--- START ---

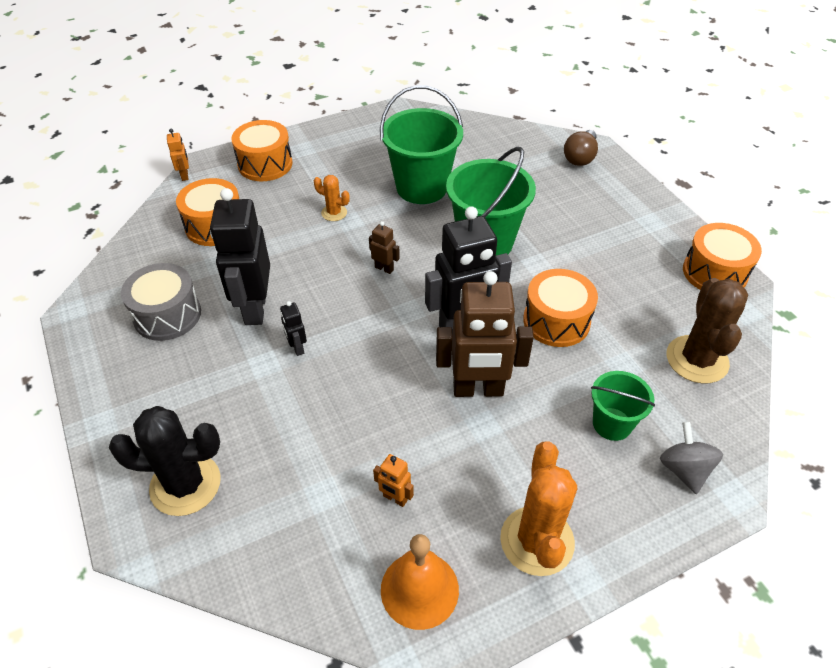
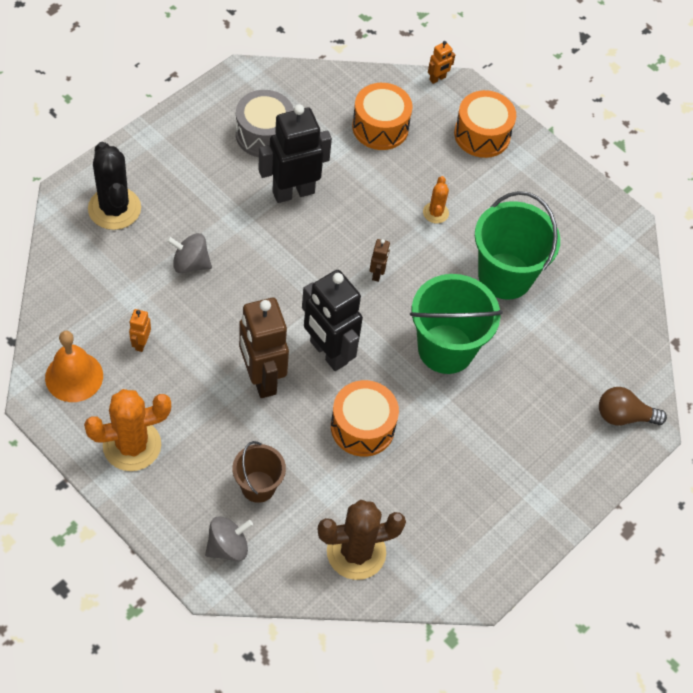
camera: 65 degrees right, 10 degrees up
(297, 348) = (261, 236): black robot -> none
(303, 422) = (190, 263): none -> grey spinning top
(612, 424) = (258, 486): green bucket -> brown bucket
(714, 272) = (484, 565): orange drum -> none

--- END ---

## [Instructions for the task]
The required answer is the line with "(297, 348) = (261, 236): black robot -> none" plus every line after it to the end of the entries above, transcribed exactly.

## [Answer to this task]
(297, 348) = (261, 236): black robot -> none
(303, 422) = (190, 263): none -> grey spinning top
(612, 424) = (258, 486): green bucket -> brown bucket
(714, 272) = (484, 565): orange drum -> none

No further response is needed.